DESCRIPTION OF THE TASK =>
Every line below from the one containing "(738, 357) = (335, 519): brown" through the one containing "(884, 400) = (678, 159): turquoise" is to be printed exactly, with the pictures omitted.

TASK INPUTS =>
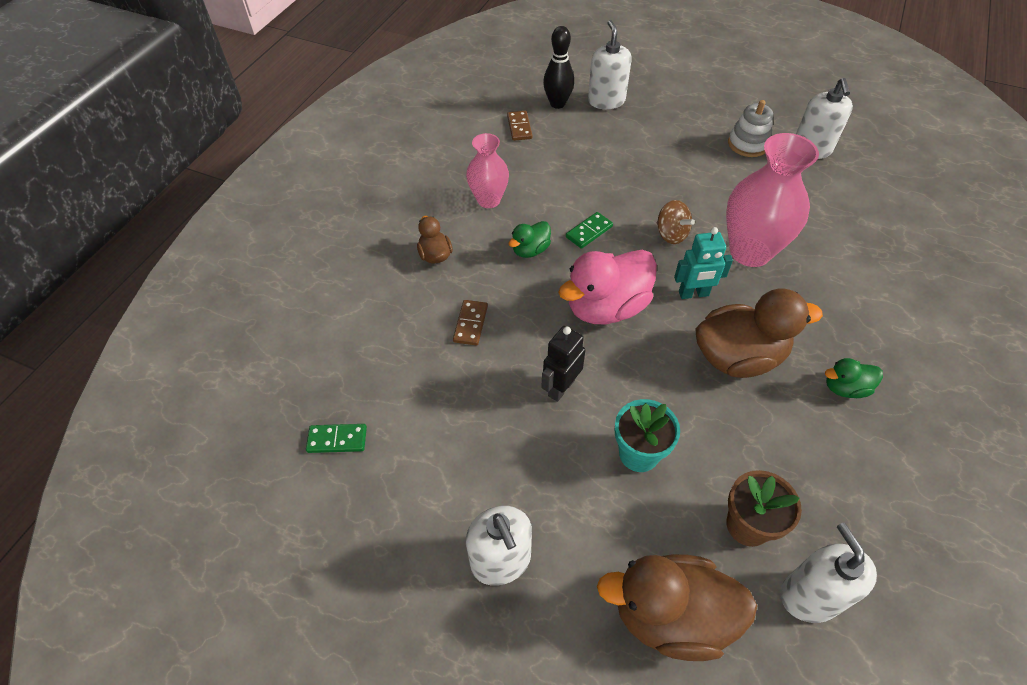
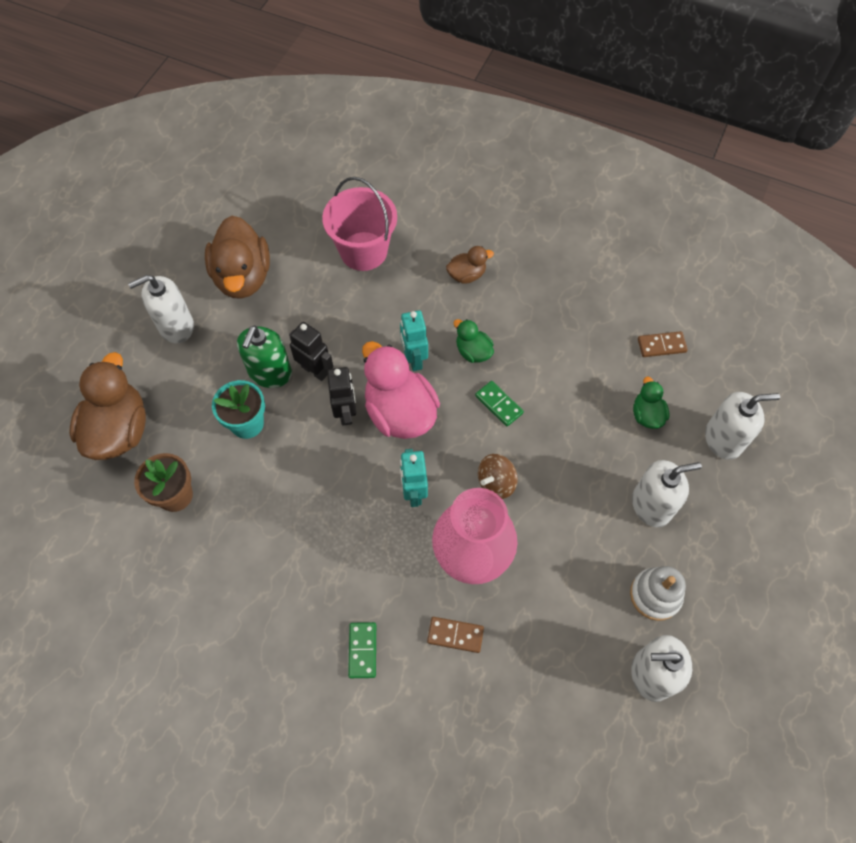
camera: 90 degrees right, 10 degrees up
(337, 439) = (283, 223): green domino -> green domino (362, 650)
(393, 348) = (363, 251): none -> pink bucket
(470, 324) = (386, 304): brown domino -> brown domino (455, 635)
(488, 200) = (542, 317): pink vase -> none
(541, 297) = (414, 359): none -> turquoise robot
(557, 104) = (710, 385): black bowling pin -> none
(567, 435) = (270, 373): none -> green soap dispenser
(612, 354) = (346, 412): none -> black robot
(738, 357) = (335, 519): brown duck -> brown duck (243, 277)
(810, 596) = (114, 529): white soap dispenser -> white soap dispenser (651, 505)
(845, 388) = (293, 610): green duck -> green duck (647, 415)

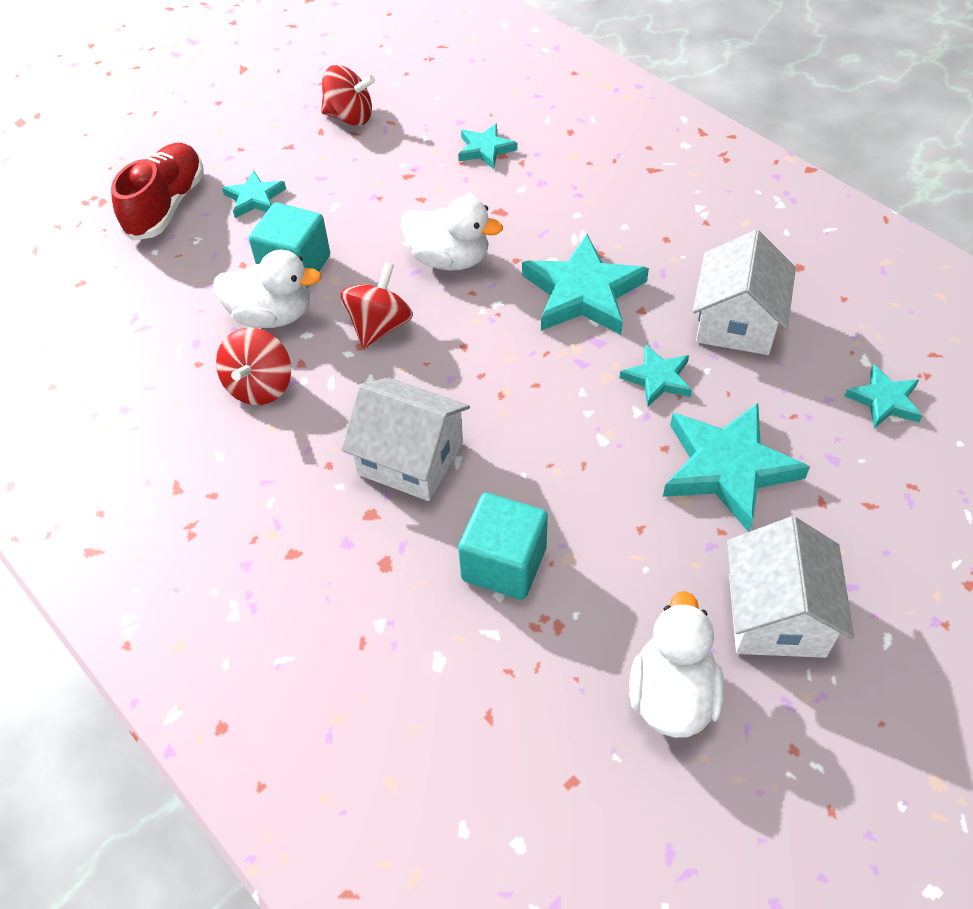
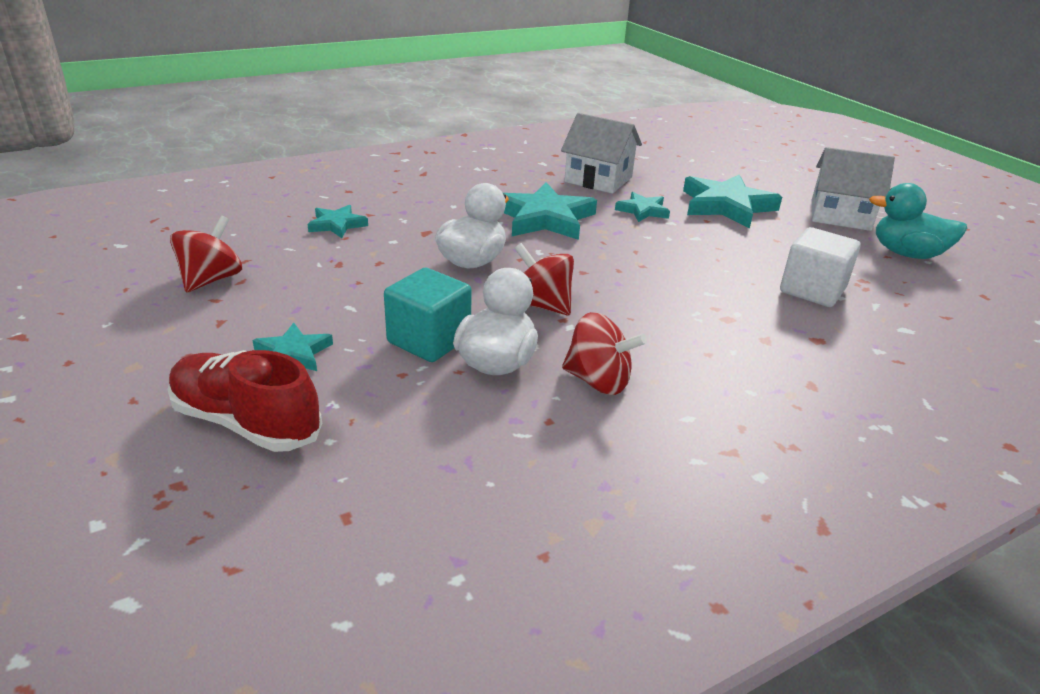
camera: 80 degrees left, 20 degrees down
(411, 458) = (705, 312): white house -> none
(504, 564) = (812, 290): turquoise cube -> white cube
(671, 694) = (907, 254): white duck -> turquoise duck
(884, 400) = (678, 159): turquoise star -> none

--

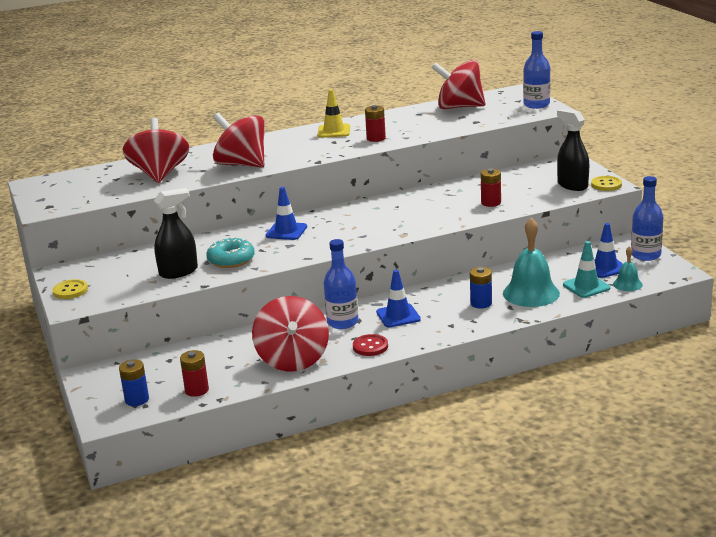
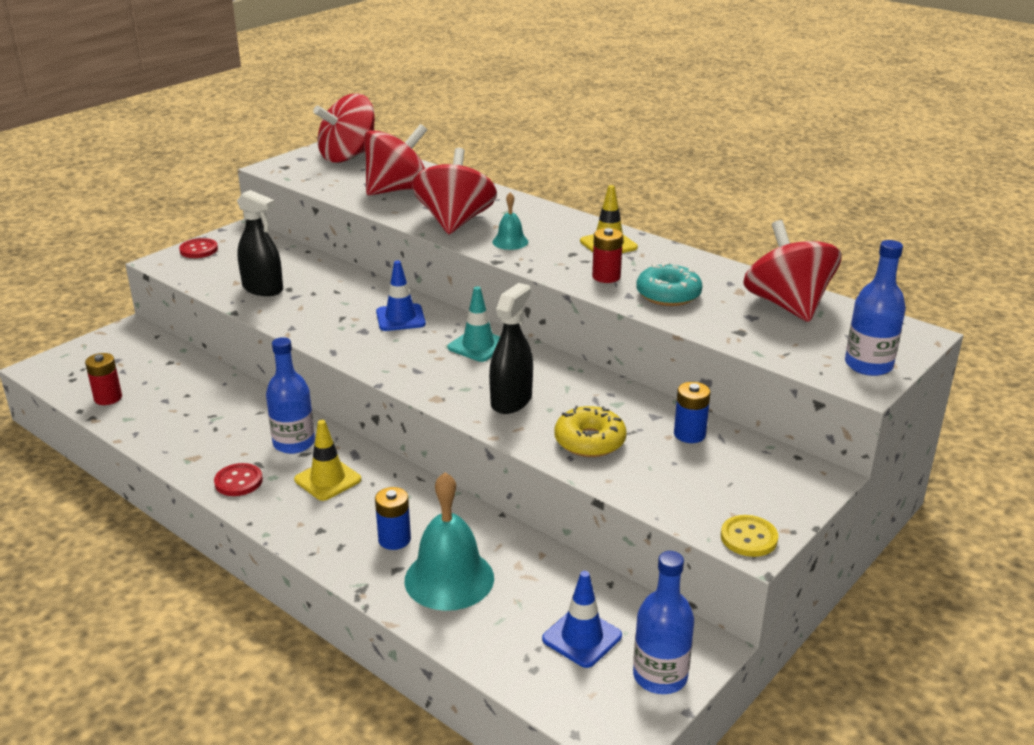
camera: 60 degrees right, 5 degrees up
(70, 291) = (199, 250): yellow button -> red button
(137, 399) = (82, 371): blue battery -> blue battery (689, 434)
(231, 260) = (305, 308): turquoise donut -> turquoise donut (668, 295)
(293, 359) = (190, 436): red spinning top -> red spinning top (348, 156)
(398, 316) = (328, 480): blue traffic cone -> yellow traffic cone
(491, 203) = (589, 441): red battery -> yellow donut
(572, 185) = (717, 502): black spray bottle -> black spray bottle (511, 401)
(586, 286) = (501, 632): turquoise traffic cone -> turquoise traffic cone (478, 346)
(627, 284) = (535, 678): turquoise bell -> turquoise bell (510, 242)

* * *

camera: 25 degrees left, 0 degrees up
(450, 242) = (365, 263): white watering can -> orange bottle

FINAL ANSWER =>
(738, 357) = (335, 519): brown duck -> brown duck (243, 277)
(810, 596) = (114, 529): white soap dispenser -> white soap dispenser (651, 505)
(845, 388) = (293, 610): green duck -> green duck (647, 415)

camera: 80 degrees left, 20 degrees down
(411, 458) = (705, 312): white house -> none
(504, 564) = (812, 290): turquoise cube -> white cube
(671, 694) = (907, 254): white duck -> turquoise duck
(884, 400) = (678, 159): turquoise star -> none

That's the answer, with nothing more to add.